Dataset extract>
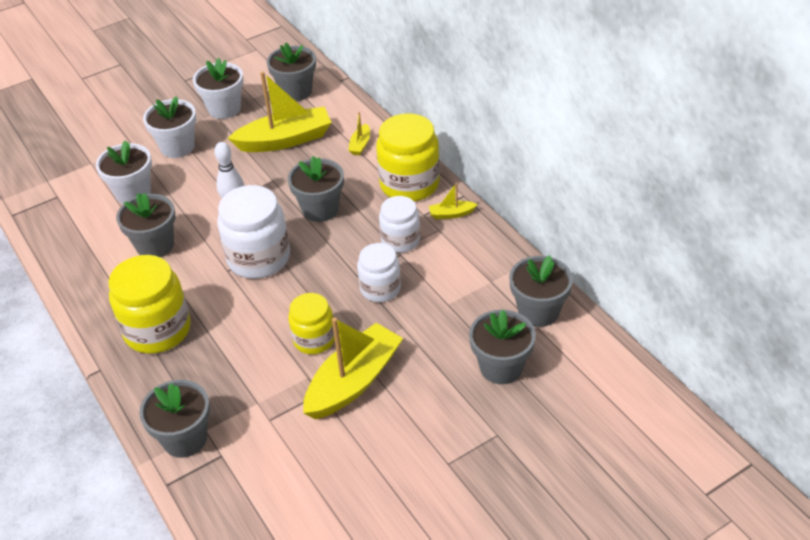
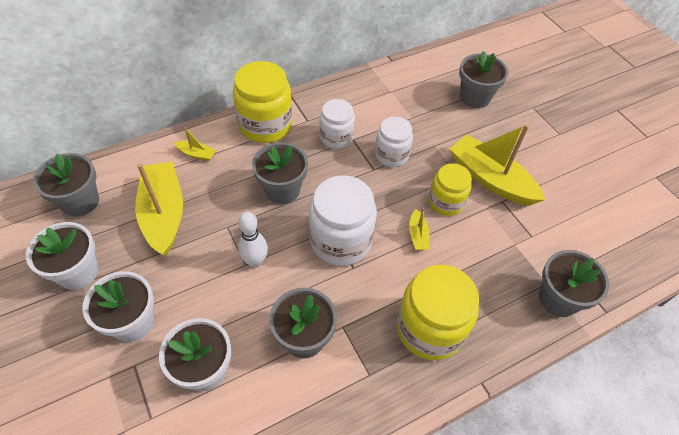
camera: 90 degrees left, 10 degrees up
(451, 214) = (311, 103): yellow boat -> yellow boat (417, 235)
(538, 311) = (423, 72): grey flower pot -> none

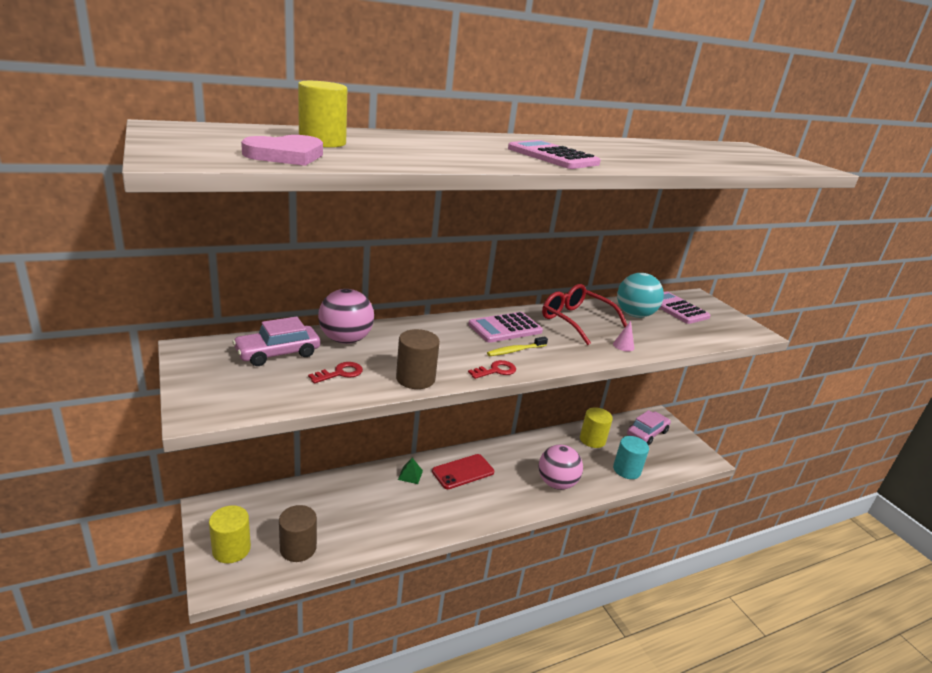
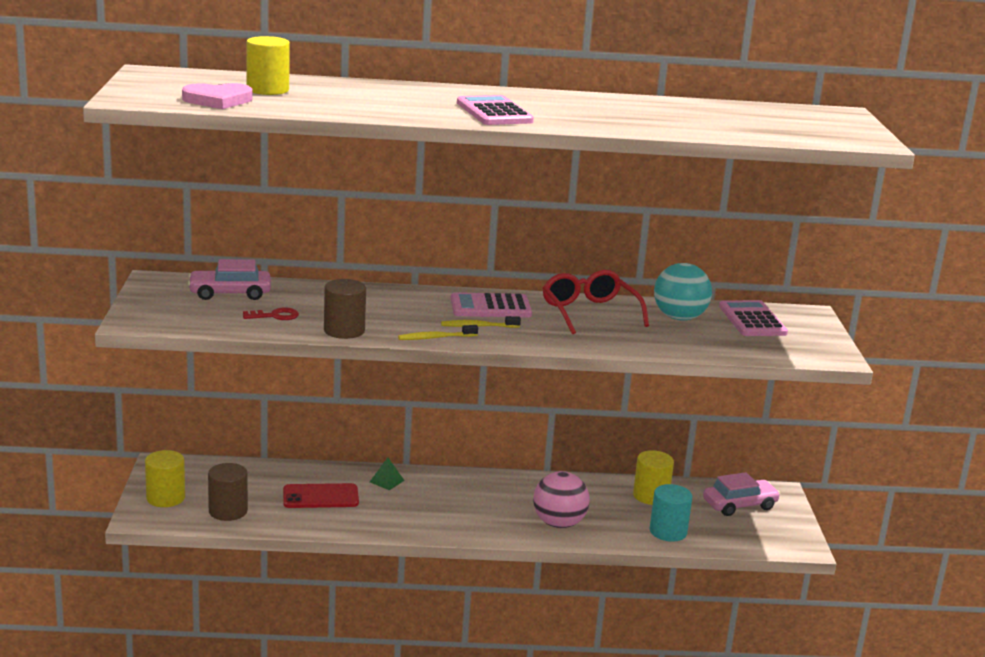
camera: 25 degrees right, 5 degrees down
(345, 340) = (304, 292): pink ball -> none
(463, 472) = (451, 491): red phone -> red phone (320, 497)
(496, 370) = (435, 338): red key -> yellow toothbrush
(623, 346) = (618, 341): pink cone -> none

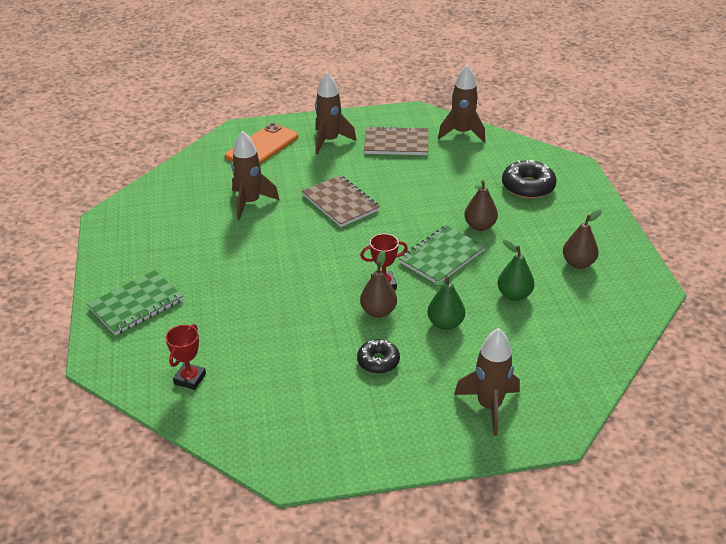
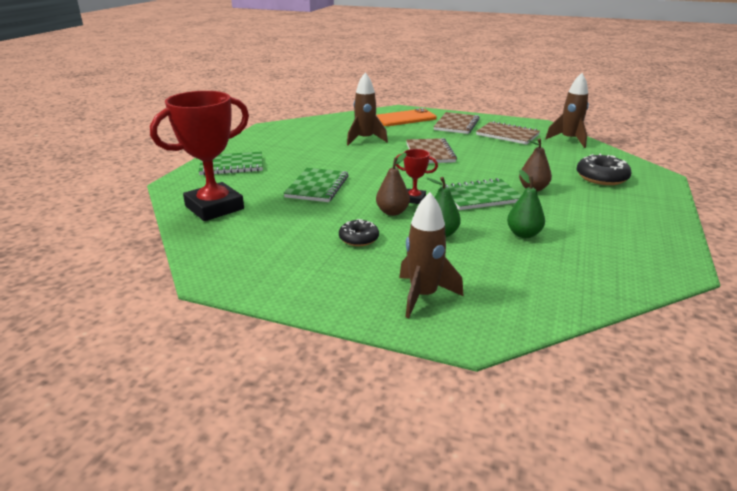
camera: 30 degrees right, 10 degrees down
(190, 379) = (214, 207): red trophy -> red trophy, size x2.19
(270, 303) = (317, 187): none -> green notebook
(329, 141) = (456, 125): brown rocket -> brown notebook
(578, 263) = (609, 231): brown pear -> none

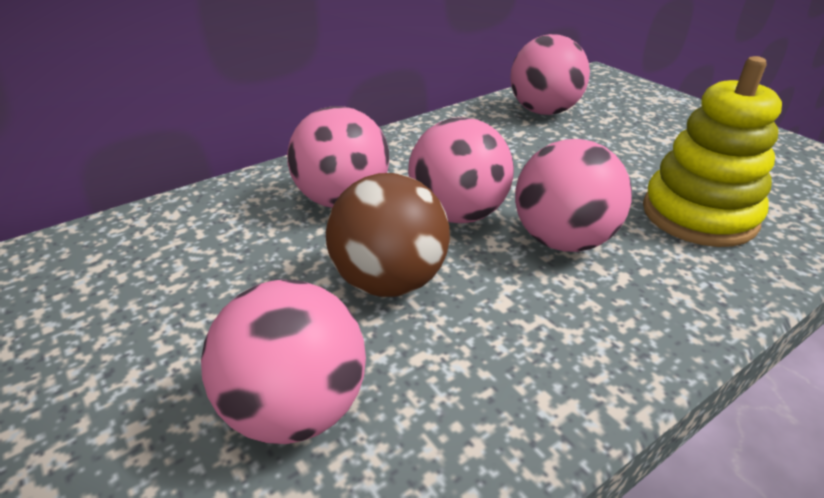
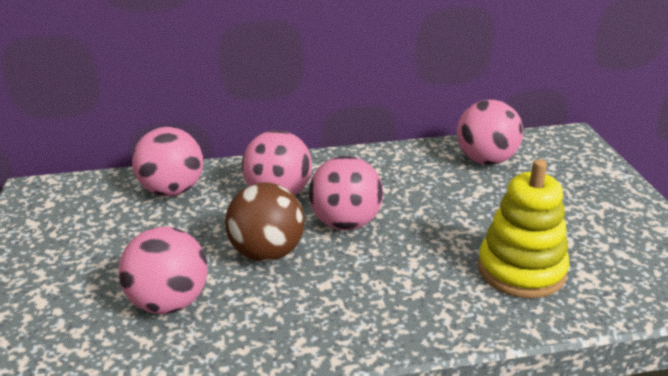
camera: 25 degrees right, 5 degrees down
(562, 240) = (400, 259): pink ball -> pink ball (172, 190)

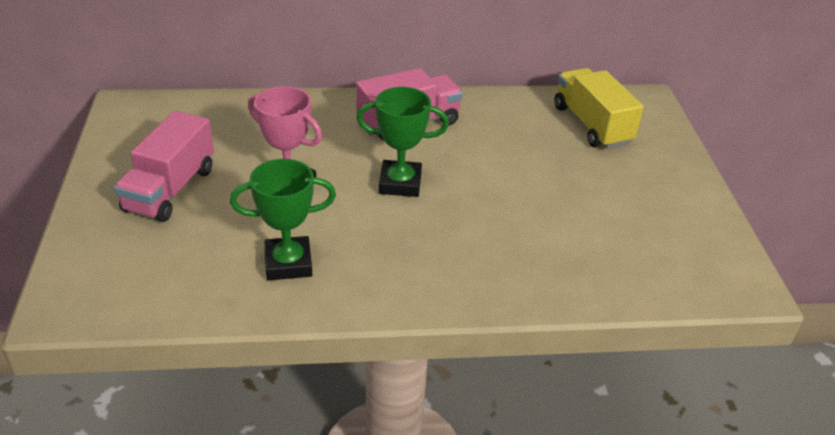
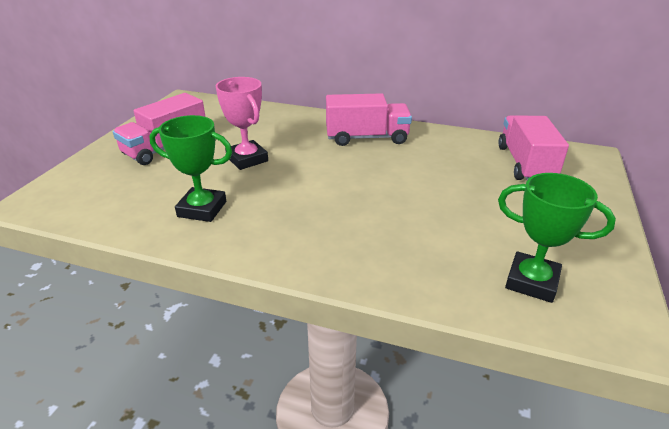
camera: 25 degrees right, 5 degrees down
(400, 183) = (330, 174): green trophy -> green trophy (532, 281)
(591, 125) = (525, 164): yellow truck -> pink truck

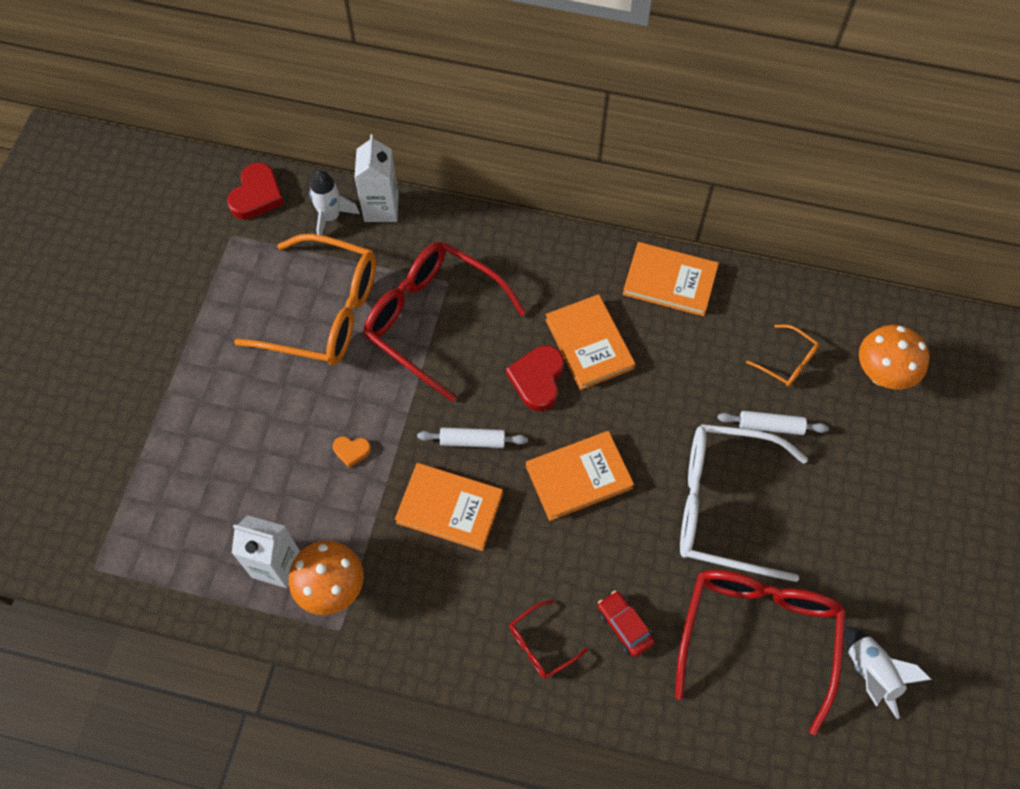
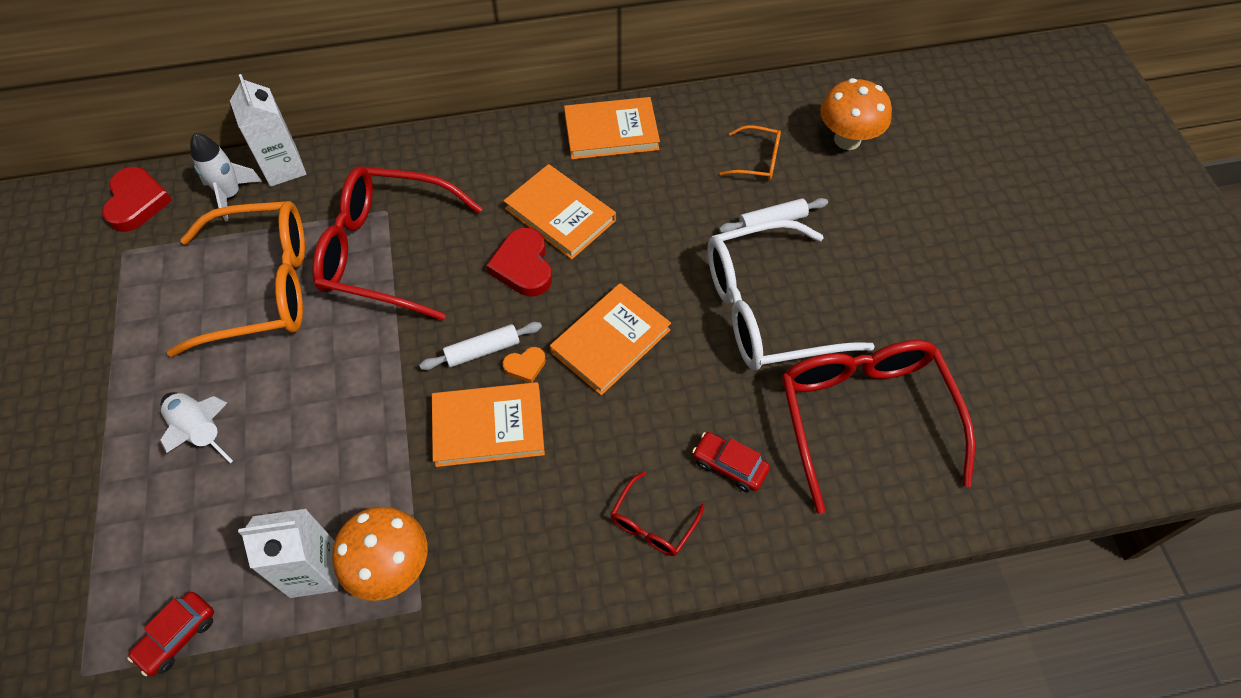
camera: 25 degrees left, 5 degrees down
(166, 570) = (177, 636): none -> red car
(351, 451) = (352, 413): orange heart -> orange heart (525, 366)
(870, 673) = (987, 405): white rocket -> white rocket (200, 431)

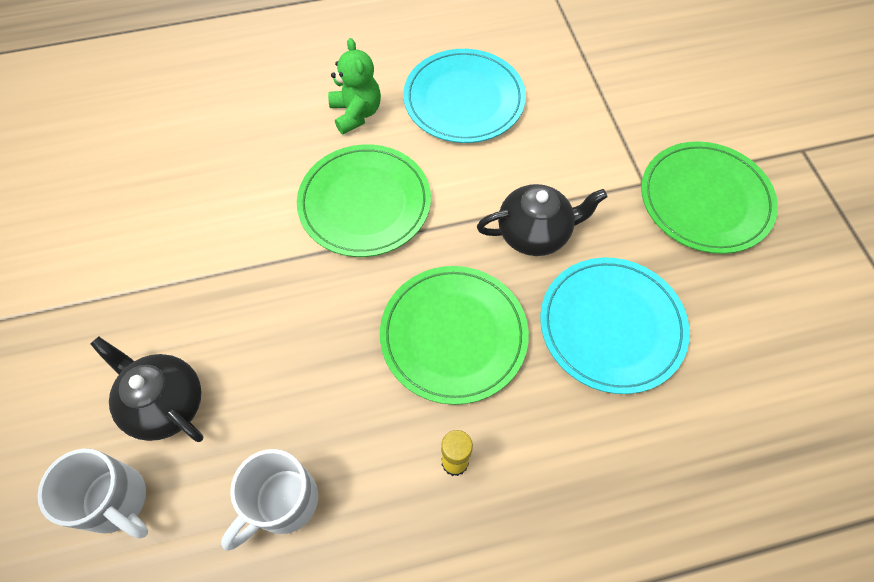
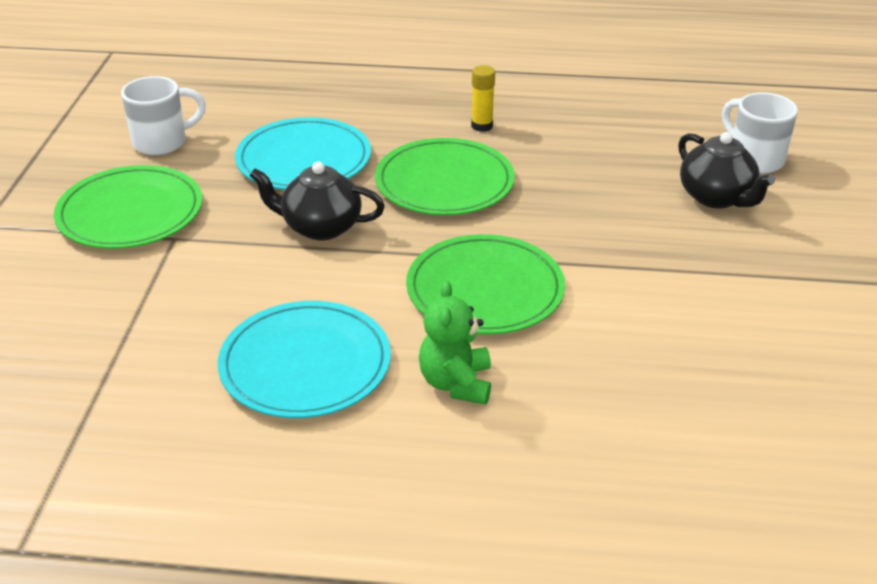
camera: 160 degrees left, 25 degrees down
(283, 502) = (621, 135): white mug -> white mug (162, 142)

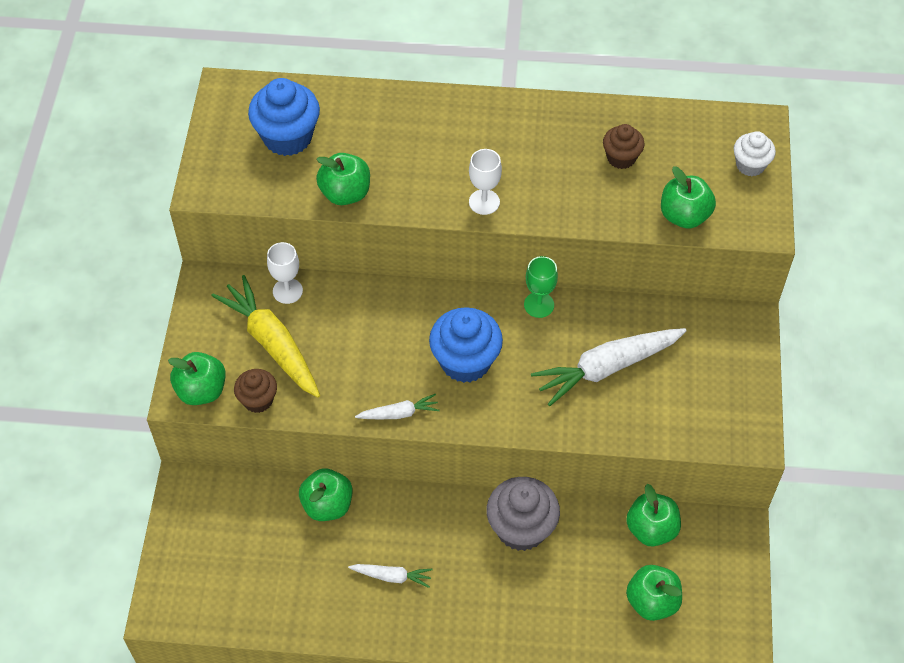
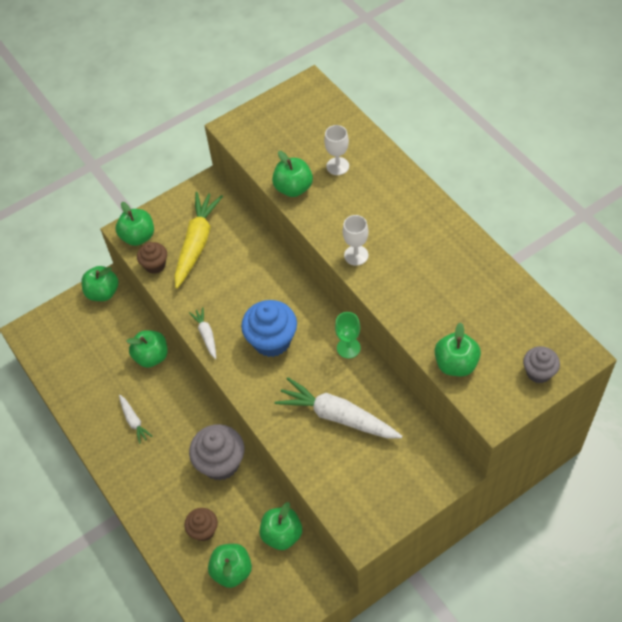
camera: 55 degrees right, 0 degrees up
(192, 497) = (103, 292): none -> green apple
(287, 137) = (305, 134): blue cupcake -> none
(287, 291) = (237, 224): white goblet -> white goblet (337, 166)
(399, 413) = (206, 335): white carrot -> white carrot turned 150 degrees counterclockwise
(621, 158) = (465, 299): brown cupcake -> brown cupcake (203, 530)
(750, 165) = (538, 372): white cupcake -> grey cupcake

Your goal> Nothing but an exact copy of the data, without its images, should make up your answer.

Worked solution>
camera: 90 degrees left, 10 degrees up
(451, 214) = (311, 103): yellow boat -> yellow boat (417, 235)
(538, 311) = (423, 72): grey flower pot -> none

camera: 25 degrees right, 5 degrees down
(345, 340) = (304, 292): pink ball -> none
(463, 472) = (451, 491): red phone -> red phone (320, 497)
(496, 370) = (435, 338): red key -> yellow toothbrush
(623, 346) = (618, 341): pink cone -> none

camera: 30 degrees right, 10 degrees down
(190, 379) = (214, 207): red trophy -> red trophy, size x2.19
(270, 303) = (317, 187): none -> green notebook
(329, 141) = (456, 125): brown rocket -> brown notebook
(578, 263) = (609, 231): brown pear -> none

camera: 25 degrees right, 5 degrees down
(562, 240) = (400, 259): pink ball -> pink ball (172, 190)

camera: 25 degrees right, 5 degrees down
(400, 183) = (330, 174): green trophy -> green trophy (532, 281)
(591, 125) = (525, 164): yellow truck -> pink truck

camera: 25 degrees left, 5 degrees down
(166, 570) = (177, 636): none -> red car
(351, 451) = (352, 413): orange heart -> orange heart (525, 366)
(870, 673) = (987, 405): white rocket -> white rocket (200, 431)

camera: 160 degrees left, 25 degrees down
(283, 502) = (621, 135): white mug -> white mug (162, 142)

camera: 55 degrees right, 0 degrees up
(192, 497) = (103, 292): none -> green apple
(287, 137) = (305, 134): blue cupcake -> none
(287, 291) = (237, 224): white goblet -> white goblet (337, 166)
(399, 413) = (206, 335): white carrot -> white carrot turned 150 degrees counterclockwise
(621, 158) = (465, 299): brown cupcake -> brown cupcake (203, 530)
(750, 165) = (538, 372): white cupcake -> grey cupcake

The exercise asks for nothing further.